INFORMATION SHOWN:
□ □ □ □

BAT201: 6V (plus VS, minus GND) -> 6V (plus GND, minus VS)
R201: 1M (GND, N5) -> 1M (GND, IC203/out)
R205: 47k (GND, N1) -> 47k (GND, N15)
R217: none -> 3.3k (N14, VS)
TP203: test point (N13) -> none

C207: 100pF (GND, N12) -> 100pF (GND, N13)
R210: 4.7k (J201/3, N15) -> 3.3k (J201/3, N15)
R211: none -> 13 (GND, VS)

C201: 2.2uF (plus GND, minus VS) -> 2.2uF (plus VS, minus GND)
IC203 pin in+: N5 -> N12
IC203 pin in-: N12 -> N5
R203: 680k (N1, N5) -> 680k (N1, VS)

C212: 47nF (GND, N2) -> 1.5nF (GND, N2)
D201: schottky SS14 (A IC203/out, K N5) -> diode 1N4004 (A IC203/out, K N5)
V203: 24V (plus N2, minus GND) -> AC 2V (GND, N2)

□ □ □ □

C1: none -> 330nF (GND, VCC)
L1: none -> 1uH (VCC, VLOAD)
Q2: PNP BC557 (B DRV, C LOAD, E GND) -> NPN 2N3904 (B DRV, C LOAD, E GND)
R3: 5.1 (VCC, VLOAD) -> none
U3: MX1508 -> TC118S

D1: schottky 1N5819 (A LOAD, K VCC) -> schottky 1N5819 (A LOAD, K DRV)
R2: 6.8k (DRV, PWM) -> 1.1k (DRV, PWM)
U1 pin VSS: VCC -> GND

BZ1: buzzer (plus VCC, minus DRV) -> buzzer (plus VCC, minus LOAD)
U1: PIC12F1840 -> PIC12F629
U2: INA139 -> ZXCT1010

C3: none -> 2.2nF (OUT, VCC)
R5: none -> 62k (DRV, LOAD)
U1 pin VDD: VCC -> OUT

□ □ □ □

AIM OF THE TASK: Return only the stretch of the material above from the line holding "C207: 100pF (GND, N12) -> 100pF (GND, N13)" through the line holding "V203: 24V (plus", copied exactly.

ANSWER FOR THIS EXERCISE:
C207: 100pF (GND, N12) -> 100pF (GND, N13)
R210: 4.7k (J201/3, N15) -> 3.3k (J201/3, N15)
R211: none -> 13 (GND, VS)

C201: 2.2uF (plus GND, minus VS) -> 2.2uF (plus VS, minus GND)
IC203 pin in+: N5 -> N12
IC203 pin in-: N12 -> N5
R203: 680k (N1, N5) -> 680k (N1, VS)

C212: 47nF (GND, N2) -> 1.5nF (GND, N2)
D201: schottky SS14 (A IC203/out, K N5) -> diode 1N4004 (A IC203/out, K N5)
V203: 24V (plus N2, minus GND) -> AC 2V (GND, N2)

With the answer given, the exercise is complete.